▶ [PROMPT]:
Within the data that follows, set down exactly the lines from the one containing "S2: button (EN0, GND) -> switch (EN0, GND)" through the one containing "C12: 15uF (0V, 5V) -> 22uF (0V, 5V)", both ends included.

▶ [EXERCISE INPUT]:

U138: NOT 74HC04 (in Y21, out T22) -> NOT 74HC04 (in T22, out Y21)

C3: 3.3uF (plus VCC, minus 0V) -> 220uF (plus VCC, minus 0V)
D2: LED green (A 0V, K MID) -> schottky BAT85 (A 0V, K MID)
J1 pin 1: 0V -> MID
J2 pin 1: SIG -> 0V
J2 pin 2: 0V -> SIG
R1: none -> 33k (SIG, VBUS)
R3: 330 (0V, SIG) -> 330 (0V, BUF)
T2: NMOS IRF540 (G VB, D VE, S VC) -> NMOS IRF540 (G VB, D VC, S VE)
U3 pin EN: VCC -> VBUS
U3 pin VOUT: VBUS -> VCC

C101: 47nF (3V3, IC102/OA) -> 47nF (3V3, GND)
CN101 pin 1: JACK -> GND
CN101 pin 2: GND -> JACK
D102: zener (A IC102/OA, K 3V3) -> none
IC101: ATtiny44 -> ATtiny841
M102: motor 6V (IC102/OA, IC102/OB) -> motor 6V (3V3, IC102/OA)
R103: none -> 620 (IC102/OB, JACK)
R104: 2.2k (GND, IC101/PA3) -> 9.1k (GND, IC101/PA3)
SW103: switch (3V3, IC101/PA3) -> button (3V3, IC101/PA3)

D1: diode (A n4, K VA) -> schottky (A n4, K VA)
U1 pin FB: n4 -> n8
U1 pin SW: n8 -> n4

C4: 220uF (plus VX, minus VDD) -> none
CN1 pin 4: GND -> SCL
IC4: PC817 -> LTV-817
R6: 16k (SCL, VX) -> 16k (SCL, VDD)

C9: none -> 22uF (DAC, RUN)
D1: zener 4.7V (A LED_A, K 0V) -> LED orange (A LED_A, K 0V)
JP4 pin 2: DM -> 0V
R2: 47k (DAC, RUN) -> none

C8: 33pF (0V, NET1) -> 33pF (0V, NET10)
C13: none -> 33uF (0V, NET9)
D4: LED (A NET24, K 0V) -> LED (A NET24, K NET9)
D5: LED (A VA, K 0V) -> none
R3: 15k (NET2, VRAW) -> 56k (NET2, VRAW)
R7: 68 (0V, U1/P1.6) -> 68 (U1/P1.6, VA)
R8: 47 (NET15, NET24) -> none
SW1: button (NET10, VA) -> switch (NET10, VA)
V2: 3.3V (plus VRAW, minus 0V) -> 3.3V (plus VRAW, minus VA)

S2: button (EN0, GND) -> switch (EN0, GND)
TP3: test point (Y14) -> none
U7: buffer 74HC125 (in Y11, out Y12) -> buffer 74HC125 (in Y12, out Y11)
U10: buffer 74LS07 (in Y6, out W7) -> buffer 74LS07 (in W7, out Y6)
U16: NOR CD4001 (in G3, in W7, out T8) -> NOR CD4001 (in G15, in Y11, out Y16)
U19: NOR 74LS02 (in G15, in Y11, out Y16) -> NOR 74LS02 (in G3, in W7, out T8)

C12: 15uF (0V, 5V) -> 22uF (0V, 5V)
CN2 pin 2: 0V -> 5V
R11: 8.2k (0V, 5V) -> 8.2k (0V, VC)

▶ [OUTPUT OF THE TASK]:
S2: button (EN0, GND) -> switch (EN0, GND)
TP3: test point (Y14) -> none
U7: buffer 74HC125 (in Y11, out Y12) -> buffer 74HC125 (in Y12, out Y11)
U10: buffer 74LS07 (in Y6, out W7) -> buffer 74LS07 (in W7, out Y6)
U16: NOR CD4001 (in G3, in W7, out T8) -> NOR CD4001 (in G15, in Y11, out Y16)
U19: NOR 74LS02 (in G15, in Y11, out Y16) -> NOR 74LS02 (in G3, in W7, out T8)

C12: 15uF (0V, 5V) -> 22uF (0V, 5V)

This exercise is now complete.